Start of Block

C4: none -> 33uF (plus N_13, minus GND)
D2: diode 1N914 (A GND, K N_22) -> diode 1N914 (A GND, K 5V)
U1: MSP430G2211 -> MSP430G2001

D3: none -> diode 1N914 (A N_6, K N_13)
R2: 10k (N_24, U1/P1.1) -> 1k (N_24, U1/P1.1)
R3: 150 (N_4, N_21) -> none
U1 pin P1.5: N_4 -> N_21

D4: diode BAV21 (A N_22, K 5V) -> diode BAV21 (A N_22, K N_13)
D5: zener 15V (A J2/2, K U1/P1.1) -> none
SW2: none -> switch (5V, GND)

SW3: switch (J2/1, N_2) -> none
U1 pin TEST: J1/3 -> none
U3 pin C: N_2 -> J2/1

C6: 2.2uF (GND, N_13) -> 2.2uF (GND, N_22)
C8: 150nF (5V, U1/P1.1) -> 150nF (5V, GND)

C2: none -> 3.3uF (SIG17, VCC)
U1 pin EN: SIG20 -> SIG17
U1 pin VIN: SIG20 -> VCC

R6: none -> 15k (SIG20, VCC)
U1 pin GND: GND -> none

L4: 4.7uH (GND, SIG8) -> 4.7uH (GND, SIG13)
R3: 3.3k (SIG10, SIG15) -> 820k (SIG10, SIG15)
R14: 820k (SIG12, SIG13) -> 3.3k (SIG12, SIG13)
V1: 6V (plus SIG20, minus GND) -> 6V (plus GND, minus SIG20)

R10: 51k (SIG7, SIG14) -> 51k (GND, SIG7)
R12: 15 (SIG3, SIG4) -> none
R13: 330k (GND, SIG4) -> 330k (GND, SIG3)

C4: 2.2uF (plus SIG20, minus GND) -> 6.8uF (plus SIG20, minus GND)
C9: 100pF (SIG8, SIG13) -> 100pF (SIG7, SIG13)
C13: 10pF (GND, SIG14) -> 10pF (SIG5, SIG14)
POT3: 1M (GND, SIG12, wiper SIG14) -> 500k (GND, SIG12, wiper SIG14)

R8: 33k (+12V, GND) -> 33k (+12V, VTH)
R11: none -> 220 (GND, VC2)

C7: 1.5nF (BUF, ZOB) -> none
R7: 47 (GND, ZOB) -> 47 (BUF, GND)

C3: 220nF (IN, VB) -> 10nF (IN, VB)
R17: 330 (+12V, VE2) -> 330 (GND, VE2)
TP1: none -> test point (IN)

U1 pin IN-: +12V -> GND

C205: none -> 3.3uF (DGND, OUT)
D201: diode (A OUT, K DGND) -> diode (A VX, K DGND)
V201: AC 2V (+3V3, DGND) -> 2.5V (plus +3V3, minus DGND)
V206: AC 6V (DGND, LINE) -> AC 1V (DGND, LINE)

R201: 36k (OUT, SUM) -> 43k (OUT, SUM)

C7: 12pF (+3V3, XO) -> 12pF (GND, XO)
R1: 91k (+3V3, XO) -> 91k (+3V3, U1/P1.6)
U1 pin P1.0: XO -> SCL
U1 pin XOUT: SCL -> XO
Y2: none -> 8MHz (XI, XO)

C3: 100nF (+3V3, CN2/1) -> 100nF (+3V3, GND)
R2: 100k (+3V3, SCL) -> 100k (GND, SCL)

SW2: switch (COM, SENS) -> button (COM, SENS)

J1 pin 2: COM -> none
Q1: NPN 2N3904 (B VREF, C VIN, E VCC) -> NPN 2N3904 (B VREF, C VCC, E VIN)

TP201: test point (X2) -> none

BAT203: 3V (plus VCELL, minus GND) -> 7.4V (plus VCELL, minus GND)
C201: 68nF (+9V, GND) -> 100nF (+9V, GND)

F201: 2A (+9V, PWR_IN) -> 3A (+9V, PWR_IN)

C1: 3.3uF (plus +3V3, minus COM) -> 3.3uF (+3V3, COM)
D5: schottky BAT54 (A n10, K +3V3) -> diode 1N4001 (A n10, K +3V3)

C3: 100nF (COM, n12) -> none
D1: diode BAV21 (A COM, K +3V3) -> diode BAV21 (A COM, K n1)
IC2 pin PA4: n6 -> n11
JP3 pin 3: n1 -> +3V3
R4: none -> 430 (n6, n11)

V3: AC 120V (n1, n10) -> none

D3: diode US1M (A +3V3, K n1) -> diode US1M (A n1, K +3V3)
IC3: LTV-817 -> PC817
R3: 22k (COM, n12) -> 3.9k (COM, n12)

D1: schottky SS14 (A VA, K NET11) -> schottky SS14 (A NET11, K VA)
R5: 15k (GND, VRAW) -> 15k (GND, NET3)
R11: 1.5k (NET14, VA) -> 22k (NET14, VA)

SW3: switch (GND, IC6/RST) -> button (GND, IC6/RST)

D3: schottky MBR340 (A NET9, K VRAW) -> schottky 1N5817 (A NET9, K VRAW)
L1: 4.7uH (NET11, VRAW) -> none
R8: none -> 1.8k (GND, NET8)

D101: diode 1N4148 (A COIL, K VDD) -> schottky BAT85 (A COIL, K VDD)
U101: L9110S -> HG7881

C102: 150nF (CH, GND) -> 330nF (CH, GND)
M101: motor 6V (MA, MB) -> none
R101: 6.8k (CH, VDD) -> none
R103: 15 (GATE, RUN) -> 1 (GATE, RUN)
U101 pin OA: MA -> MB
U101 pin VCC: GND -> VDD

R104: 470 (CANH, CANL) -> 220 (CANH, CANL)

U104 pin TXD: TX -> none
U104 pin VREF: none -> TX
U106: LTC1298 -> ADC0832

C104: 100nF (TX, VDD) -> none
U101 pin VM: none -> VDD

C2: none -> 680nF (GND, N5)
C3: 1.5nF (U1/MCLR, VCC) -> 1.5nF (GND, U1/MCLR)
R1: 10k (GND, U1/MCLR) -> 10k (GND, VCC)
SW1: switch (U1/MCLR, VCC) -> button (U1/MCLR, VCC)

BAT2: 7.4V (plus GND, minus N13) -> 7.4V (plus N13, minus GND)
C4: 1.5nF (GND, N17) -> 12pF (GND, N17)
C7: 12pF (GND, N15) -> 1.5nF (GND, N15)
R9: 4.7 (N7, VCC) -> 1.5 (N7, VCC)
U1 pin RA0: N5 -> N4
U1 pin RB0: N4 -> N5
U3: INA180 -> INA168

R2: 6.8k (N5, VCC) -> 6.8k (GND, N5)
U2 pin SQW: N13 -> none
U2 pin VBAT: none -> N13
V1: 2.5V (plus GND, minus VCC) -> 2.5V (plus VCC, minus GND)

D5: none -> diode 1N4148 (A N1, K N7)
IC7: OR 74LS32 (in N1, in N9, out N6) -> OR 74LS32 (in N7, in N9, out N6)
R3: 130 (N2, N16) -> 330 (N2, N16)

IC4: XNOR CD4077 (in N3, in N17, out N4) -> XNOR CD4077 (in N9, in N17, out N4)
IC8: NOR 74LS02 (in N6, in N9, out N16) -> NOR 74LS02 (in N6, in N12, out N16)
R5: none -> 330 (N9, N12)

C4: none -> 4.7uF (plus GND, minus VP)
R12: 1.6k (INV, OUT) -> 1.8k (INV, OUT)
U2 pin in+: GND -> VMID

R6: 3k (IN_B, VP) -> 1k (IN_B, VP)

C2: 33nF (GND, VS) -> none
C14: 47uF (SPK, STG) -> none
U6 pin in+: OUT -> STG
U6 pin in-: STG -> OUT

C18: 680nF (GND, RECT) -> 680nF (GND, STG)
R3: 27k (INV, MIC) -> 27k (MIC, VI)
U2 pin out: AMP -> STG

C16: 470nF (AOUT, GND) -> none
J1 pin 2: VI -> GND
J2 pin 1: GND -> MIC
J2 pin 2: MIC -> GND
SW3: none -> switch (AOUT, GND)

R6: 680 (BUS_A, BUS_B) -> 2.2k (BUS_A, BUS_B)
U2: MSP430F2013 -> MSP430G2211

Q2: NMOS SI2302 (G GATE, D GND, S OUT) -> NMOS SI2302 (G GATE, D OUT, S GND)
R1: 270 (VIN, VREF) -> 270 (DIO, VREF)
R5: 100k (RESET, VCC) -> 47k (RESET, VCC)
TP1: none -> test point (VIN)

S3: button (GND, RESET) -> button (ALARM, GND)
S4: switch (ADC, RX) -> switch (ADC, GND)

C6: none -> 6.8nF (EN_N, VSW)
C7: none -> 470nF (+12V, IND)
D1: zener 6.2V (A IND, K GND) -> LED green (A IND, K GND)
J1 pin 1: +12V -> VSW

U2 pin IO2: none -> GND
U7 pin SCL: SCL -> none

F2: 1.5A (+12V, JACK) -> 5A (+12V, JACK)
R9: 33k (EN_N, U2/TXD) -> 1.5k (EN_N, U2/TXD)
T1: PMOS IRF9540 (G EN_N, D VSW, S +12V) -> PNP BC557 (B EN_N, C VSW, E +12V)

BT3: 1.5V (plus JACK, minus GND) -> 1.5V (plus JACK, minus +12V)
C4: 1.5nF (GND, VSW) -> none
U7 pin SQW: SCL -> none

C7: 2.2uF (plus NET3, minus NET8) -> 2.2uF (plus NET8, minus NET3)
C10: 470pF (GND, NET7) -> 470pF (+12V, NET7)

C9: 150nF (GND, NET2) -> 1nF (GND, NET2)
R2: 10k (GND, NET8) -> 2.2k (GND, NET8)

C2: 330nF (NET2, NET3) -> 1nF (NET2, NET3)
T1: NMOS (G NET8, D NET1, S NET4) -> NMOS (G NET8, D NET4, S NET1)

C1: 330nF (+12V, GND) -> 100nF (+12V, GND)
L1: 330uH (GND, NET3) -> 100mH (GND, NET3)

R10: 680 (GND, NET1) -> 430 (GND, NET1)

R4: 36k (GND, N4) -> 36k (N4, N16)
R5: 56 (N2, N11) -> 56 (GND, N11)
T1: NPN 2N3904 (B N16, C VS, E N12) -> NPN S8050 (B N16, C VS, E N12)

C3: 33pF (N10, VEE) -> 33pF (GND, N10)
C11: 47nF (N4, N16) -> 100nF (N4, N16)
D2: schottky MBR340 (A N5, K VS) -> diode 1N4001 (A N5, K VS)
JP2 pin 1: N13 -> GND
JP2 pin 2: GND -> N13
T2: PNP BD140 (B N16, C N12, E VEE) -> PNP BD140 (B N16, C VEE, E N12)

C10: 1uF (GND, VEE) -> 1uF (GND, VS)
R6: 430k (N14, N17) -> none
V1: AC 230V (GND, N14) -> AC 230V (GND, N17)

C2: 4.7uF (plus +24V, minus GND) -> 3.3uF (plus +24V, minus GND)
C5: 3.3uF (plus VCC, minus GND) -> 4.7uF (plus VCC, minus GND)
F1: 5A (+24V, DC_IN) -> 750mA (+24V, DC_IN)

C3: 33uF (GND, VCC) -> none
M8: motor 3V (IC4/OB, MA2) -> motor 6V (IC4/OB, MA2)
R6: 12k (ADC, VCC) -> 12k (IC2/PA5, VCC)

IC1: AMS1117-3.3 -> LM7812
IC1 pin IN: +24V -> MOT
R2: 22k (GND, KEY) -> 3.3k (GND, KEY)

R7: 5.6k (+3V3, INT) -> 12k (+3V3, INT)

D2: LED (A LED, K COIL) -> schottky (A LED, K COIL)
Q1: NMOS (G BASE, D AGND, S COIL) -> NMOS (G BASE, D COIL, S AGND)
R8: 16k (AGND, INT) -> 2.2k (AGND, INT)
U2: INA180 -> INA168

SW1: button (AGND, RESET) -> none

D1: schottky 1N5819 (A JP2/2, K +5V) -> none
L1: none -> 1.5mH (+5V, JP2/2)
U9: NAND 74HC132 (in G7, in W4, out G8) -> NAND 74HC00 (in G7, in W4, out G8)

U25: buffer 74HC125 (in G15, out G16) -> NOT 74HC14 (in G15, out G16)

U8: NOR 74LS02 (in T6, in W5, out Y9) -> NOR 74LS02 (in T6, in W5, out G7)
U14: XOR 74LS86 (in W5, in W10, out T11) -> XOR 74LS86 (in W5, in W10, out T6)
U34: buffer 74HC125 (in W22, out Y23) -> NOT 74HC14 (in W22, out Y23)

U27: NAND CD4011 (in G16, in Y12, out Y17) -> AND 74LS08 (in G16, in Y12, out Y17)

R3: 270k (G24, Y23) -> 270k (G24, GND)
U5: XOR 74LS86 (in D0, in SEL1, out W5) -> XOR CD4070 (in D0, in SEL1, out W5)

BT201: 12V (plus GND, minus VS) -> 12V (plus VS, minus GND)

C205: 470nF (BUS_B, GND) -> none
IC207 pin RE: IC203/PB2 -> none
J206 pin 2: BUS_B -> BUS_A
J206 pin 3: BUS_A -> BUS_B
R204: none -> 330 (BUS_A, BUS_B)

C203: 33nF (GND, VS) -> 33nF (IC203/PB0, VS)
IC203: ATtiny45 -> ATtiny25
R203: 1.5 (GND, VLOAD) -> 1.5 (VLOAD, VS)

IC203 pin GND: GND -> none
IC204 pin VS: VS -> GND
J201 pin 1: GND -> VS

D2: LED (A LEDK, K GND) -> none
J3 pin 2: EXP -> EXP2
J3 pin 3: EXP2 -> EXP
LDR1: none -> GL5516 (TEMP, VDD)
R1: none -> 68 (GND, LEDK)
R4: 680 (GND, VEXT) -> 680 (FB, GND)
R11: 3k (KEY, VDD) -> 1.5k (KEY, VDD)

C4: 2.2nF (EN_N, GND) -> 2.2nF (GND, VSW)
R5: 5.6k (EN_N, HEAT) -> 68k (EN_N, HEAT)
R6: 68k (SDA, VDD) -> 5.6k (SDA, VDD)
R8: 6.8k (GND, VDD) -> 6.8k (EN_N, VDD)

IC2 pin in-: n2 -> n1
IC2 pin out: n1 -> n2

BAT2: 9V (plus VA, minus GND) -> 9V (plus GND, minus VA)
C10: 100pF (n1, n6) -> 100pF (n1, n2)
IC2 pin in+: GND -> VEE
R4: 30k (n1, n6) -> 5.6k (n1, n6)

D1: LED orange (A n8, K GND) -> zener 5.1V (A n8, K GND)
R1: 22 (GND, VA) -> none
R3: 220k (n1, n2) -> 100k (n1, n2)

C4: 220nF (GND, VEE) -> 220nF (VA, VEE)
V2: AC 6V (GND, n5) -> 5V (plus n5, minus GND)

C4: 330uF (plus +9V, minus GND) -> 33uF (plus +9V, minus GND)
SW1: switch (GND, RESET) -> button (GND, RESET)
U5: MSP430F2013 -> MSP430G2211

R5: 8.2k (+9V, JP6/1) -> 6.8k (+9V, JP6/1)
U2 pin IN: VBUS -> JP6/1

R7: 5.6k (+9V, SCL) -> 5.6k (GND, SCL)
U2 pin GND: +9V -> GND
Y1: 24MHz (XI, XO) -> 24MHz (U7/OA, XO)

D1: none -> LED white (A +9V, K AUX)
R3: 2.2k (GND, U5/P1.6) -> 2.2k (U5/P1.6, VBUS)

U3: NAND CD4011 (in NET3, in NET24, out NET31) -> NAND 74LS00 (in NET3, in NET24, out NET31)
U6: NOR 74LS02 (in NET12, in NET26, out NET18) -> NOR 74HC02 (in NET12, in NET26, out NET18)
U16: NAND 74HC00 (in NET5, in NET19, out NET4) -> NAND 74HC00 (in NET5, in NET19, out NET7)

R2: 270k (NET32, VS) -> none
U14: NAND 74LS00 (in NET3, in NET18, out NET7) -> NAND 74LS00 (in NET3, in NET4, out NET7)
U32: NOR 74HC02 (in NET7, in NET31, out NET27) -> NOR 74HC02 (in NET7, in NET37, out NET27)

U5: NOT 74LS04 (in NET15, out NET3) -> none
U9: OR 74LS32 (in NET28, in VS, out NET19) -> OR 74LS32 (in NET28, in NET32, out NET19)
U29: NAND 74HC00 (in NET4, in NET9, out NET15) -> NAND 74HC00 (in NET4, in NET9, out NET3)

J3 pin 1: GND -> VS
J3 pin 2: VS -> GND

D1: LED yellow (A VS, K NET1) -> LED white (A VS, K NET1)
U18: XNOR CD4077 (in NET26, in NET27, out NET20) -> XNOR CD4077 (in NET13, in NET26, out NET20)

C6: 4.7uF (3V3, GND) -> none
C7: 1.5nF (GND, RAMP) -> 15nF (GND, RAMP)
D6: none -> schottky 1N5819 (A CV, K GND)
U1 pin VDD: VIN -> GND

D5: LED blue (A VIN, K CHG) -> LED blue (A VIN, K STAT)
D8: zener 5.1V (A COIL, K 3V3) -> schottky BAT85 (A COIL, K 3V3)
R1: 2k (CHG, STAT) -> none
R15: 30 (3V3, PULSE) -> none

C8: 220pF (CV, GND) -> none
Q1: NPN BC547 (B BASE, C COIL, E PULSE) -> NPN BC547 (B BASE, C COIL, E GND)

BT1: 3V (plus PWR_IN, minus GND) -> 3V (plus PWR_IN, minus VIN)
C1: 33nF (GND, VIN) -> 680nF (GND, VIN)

End of Block

EXERCISE GOAL: Which lines above include the word "PULSE"? Show each one.

RESULT OF THIS TASK:
R15: 30 (3V3, PULSE) -> none
Q1: NPN BC547 (B BASE, C COIL, E PULSE) -> NPN BC547 (B BASE, C COIL, E GND)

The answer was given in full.